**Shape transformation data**

━━━━━━━━━━━━━━━━━━━━

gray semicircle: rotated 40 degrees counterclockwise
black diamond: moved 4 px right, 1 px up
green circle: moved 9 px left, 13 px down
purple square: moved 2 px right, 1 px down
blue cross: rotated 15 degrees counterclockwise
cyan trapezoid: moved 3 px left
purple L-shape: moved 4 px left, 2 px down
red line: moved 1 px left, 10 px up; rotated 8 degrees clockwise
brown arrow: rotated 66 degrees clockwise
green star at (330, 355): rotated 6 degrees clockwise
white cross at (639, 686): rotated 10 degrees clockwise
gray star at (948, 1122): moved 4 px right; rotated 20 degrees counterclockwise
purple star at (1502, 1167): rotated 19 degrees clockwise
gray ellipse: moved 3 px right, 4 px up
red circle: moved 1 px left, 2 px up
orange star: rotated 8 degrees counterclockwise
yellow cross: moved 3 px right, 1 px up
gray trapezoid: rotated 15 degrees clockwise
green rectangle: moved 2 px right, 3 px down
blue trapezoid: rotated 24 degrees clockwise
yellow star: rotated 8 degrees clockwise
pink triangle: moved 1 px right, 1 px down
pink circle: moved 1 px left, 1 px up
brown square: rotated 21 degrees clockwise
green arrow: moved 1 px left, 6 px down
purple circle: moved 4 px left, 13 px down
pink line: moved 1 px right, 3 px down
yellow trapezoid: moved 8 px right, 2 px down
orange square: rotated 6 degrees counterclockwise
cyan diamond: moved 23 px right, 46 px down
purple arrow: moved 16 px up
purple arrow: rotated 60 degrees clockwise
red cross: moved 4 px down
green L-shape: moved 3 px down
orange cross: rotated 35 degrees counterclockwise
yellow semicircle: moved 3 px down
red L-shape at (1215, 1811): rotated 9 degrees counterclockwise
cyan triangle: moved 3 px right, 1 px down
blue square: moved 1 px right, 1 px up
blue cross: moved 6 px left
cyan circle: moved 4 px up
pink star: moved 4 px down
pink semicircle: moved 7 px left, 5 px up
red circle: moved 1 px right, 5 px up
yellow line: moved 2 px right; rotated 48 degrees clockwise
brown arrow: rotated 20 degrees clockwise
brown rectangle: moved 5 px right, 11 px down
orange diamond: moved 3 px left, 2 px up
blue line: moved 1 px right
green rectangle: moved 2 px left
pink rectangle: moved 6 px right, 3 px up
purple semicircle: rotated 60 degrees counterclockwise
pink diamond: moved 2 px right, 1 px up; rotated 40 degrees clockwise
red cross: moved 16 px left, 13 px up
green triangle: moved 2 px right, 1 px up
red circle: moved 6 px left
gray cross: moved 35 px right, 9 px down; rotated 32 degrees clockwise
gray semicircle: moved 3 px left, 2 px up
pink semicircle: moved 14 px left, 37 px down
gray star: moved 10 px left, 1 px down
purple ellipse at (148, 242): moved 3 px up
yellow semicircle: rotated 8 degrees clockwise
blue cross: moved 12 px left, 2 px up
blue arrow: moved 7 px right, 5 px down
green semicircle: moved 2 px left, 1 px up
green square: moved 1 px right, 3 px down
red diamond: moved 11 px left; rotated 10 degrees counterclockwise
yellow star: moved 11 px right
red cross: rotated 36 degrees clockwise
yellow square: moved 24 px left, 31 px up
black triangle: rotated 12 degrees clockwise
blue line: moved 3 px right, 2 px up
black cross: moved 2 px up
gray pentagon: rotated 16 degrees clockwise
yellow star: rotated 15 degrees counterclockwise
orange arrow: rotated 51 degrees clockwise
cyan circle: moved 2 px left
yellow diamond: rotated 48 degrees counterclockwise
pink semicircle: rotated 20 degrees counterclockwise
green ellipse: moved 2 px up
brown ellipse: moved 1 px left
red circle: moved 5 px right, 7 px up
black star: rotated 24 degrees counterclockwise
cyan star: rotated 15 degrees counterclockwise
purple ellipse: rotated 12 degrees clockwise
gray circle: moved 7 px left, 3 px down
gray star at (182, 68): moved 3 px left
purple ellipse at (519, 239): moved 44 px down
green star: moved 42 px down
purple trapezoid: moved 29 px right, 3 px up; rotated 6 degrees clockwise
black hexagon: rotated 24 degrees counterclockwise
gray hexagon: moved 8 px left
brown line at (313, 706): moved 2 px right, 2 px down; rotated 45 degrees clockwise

━━━━━━━━━━━━━━━━━━━━

Please return each line of the data above in which the word "green" occurs.

**Answer box**
green circle: moved 9 px left, 13 px down
green star at (330, 355): rotated 6 degrees clockwise
green rectangle: moved 2 px right, 3 px down
green arrow: moved 1 px left, 6 px down
green L-shape: moved 3 px down
green rectangle: moved 2 px left
green triangle: moved 2 px right, 1 px up
green semicircle: moved 2 px left, 1 px up
green square: moved 1 px right, 3 px down
green ellipse: moved 2 px up
green star: moved 42 px down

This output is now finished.